[[ Dataset entries open ]]

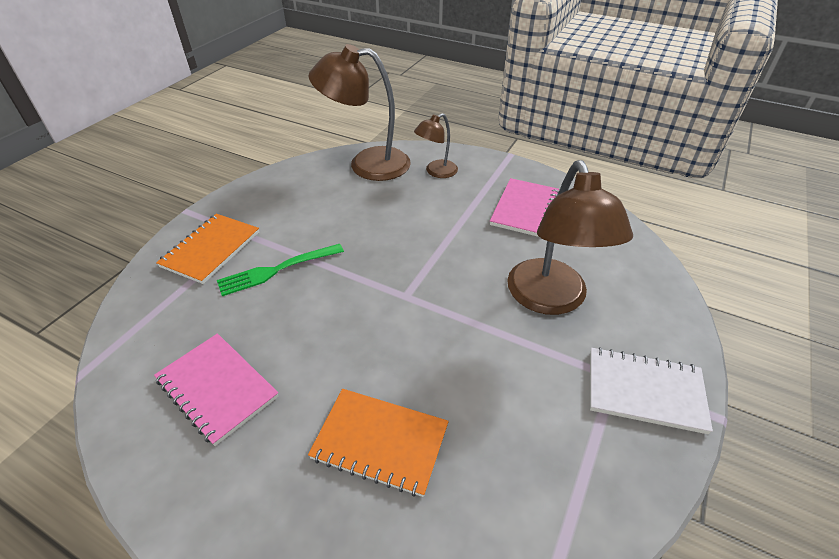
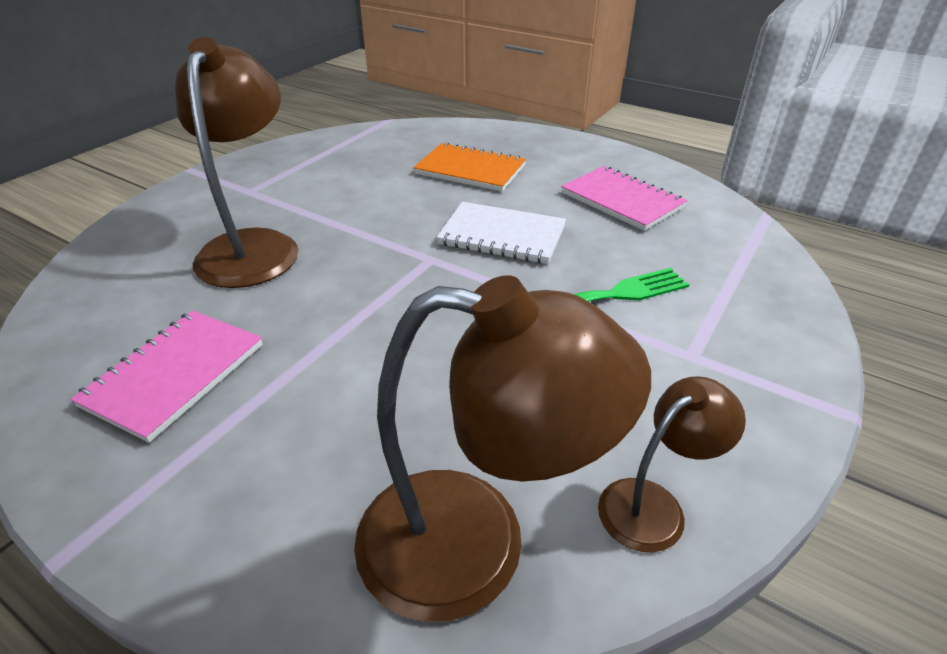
camera: 175 degrees left, 5 degrees down
orange notebook [156,214,259,284] -> none
brown lamp [414,113,458,178] -> brown lamp moved to [598,376,746,552]
white notebook [590,347,713,434] -> white notebook moved to [436,202,566,264]

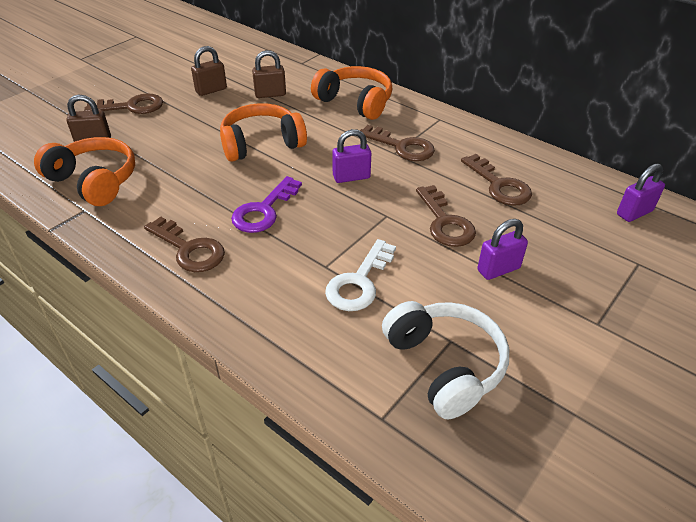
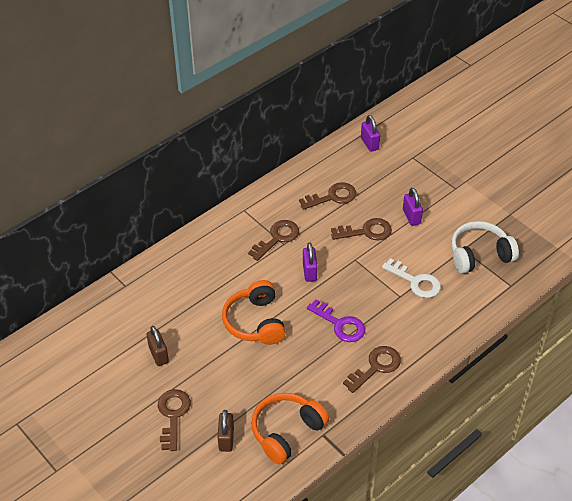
camera: 80 degrees left, 5 degrees up
brown padlock [252,50,286,98] -> none
orange headphones [311,66,393,120] -> none

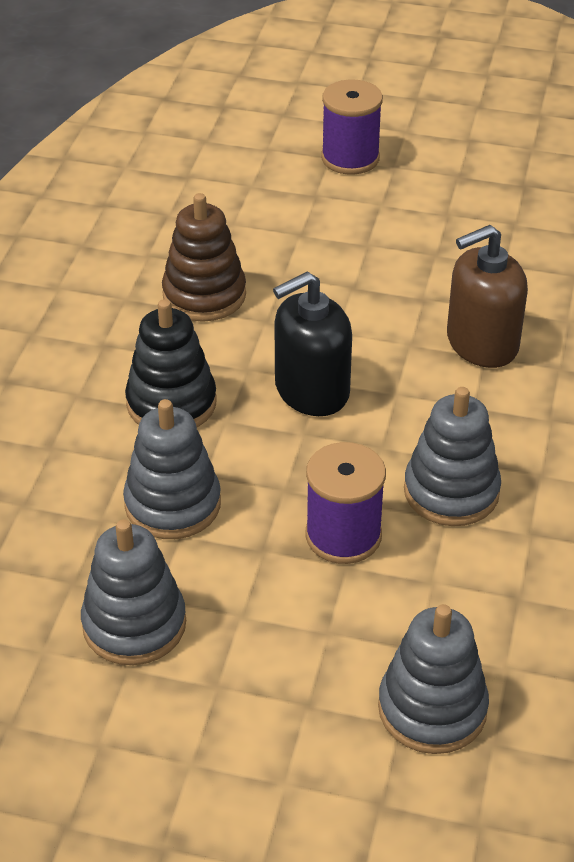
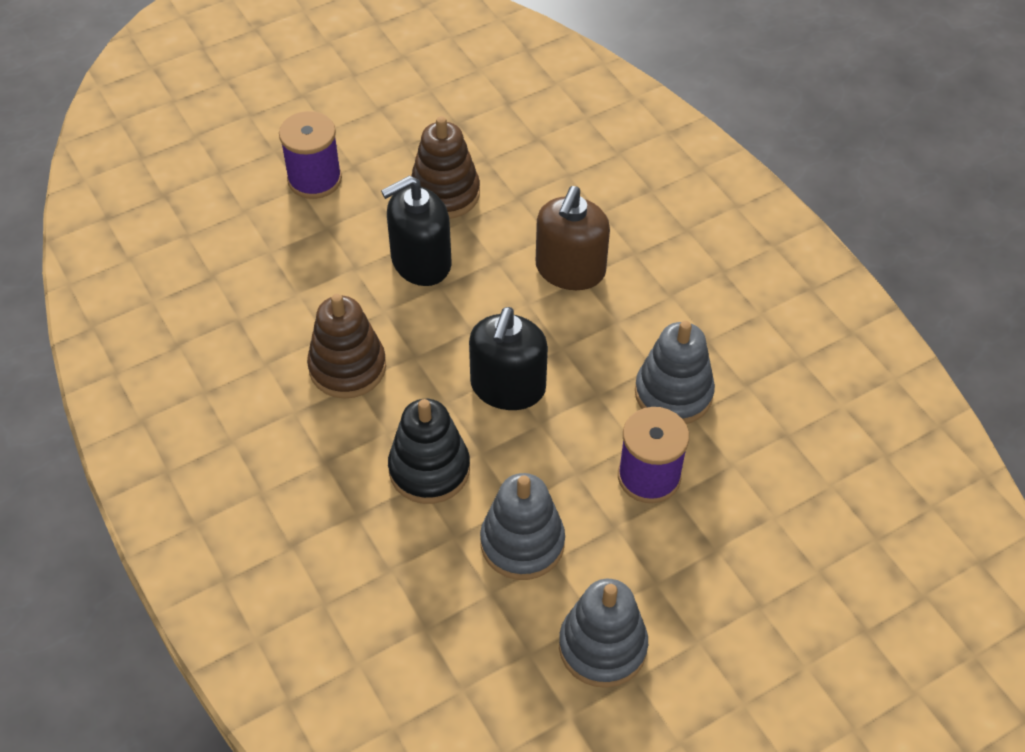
camera: 45 degrees left, 10 degrees up
grey stacking toy [378,604,489,754] -> none
none -> black soap dispenser [381,176,452,286]
none -> brown stacking toy [411,116,480,219]

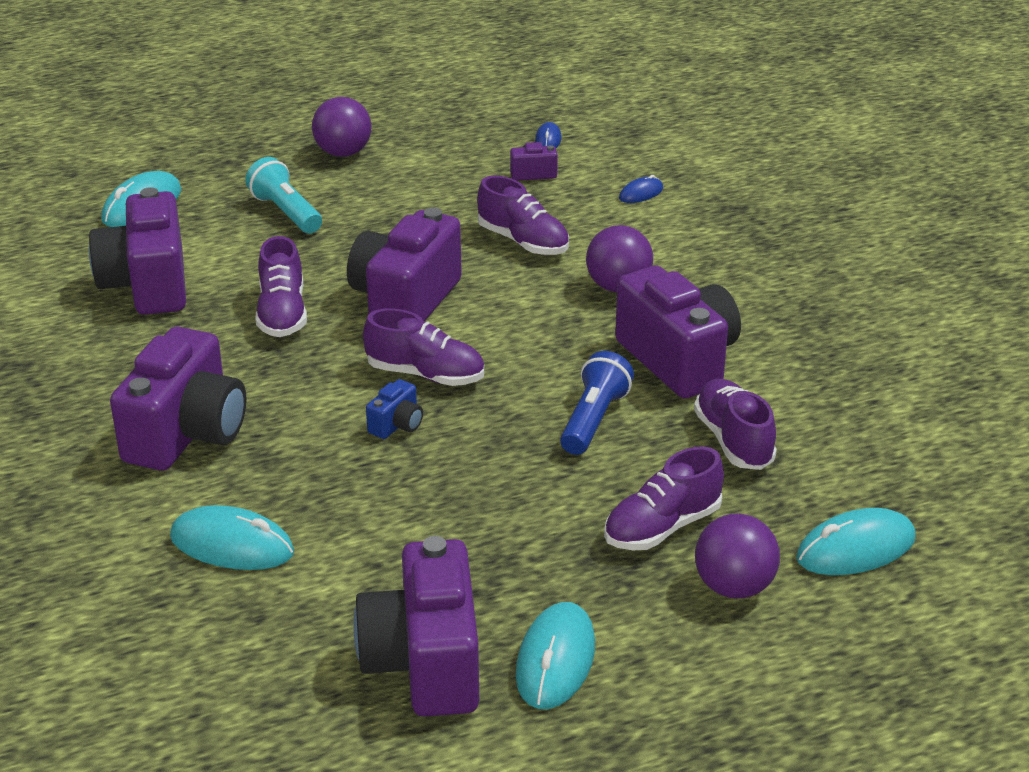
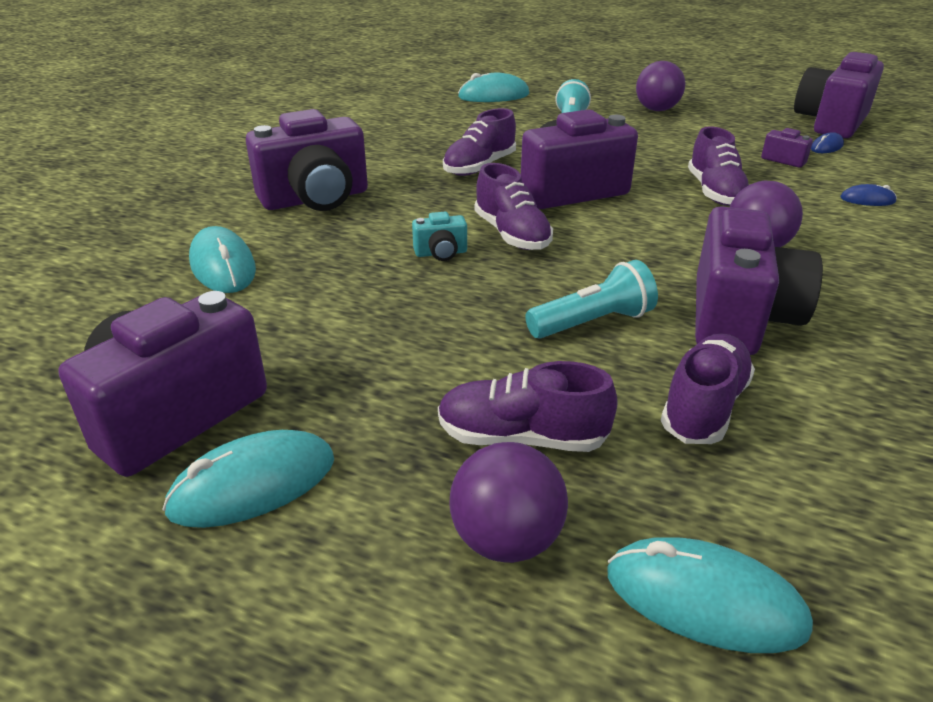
camera: 45 degrees right, 0 degrees up
purple camera [89,187,186,315] -> purple camera moved to [794,52,884,138]
blue camera [366,379,423,439] -> turquoise camera [412,212,467,261]
blue flashlight [560,351,634,455] -> turquoise flashlight [525,260,658,339]

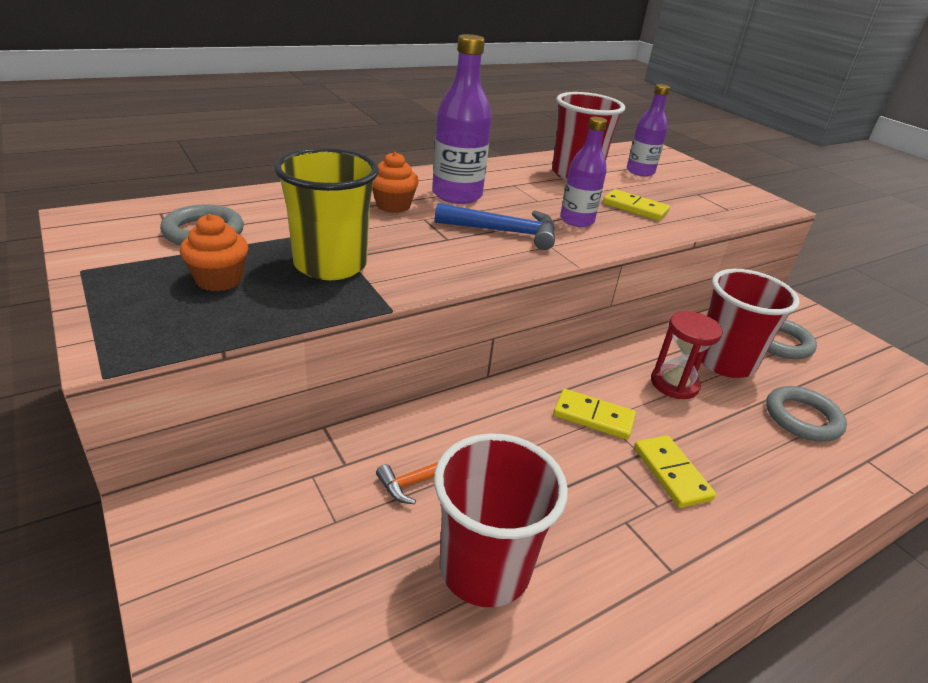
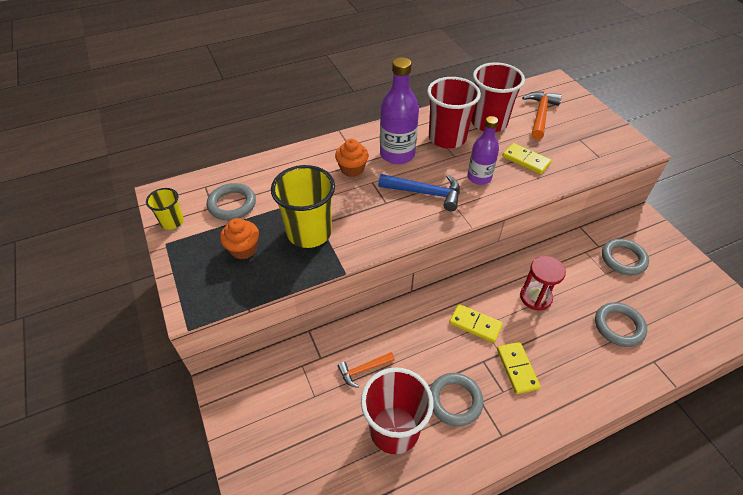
camera: 10 degrees right, 15 degrees up
purple bottle [627,84,670,177] -> orange hammer [522,92,562,140]
red cup [702,269,800,378] -> red cup moved to [427,77,481,149]
none -> yellow cup [146,188,184,230]
none -> grey ring [430,373,484,426]

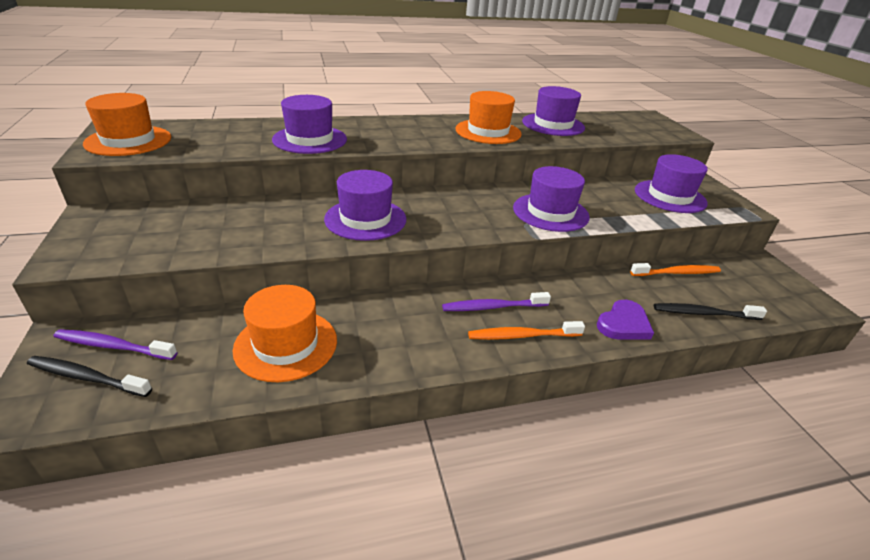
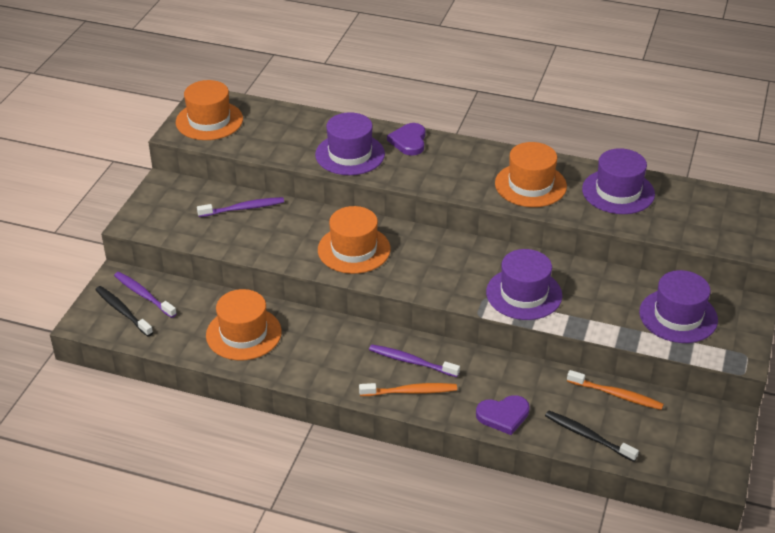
camera: 35 degrees right, 5 degrees up
purple hat [324,170,406,241] -> orange hat [318,206,391,274]
orange toothbrush [468,321,585,340] -> orange toothbrush turned 150 degrees clockwise [359,383,457,396]
none -> purple toothbrush [197,197,284,217]
none -> purple heart [387,123,426,155]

[[ Dataset entries closed ]]

Output all of the records word for word, and keep the pictures out of the copy.

camera: 175 degrees left, 5 degrees down
orange notebook [156,214,259,284] -> none
brown lamp [414,113,458,178] -> brown lamp moved to [598,376,746,552]
white notebook [590,347,713,434] -> white notebook moved to [436,202,566,264]

camera: 80 degrees left, 5 degrees up
brown padlock [252,50,286,98] -> none
orange headphones [311,66,393,120] -> none

camera: 45 degrees left, 10 degrees up
grey stacking toy [378,604,489,754] -> none
none -> black soap dispenser [381,176,452,286]
none -> brown stacking toy [411,116,480,219]

camera: 45 degrees right, 0 degrees up
purple camera [89,187,186,315] -> purple camera moved to [794,52,884,138]
blue camera [366,379,423,439] -> turquoise camera [412,212,467,261]
blue flashlight [560,351,634,455] -> turquoise flashlight [525,260,658,339]

camera: 10 degrees right, 15 degrees up
purple bottle [627,84,670,177] -> orange hammer [522,92,562,140]
red cup [702,269,800,378] -> red cup moved to [427,77,481,149]
none -> yellow cup [146,188,184,230]
none -> grey ring [430,373,484,426]

camera: 35 degrees right, 5 degrees up
purple hat [324,170,406,241] -> orange hat [318,206,391,274]
orange toothbrush [468,321,585,340] -> orange toothbrush turned 150 degrees clockwise [359,383,457,396]
none -> purple toothbrush [197,197,284,217]
none -> purple heart [387,123,426,155]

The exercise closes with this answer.